**Task to carry out**
Every line of the following records that includes "none" should be copied.

**Object transformation records**
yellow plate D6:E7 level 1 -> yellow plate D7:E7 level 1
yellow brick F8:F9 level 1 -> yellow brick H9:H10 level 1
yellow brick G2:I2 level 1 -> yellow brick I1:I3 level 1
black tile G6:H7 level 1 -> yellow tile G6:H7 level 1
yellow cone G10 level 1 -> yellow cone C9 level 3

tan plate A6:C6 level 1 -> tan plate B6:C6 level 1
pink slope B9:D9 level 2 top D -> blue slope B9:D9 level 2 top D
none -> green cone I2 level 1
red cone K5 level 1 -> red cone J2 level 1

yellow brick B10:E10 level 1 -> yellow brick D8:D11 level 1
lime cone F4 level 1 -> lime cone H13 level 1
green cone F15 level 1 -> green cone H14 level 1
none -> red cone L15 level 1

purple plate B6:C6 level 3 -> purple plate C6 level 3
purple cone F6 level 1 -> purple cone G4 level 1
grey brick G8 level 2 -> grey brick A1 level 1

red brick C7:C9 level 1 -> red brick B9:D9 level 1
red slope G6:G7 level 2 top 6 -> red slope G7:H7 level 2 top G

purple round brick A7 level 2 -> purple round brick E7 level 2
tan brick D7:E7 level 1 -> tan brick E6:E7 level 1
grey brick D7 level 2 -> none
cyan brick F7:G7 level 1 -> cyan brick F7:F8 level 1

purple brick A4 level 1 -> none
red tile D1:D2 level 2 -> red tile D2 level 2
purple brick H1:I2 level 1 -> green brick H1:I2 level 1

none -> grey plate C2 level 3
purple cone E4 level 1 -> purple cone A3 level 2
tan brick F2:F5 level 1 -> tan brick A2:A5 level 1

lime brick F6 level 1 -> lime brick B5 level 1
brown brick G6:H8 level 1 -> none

**Task answer**
none -> green cone I2 level 1
none -> red cone L15 level 1
grey brick D7 level 2 -> none
purple brick A4 level 1 -> none
none -> grey plate C2 level 3
brown brick G6:H8 level 1 -> none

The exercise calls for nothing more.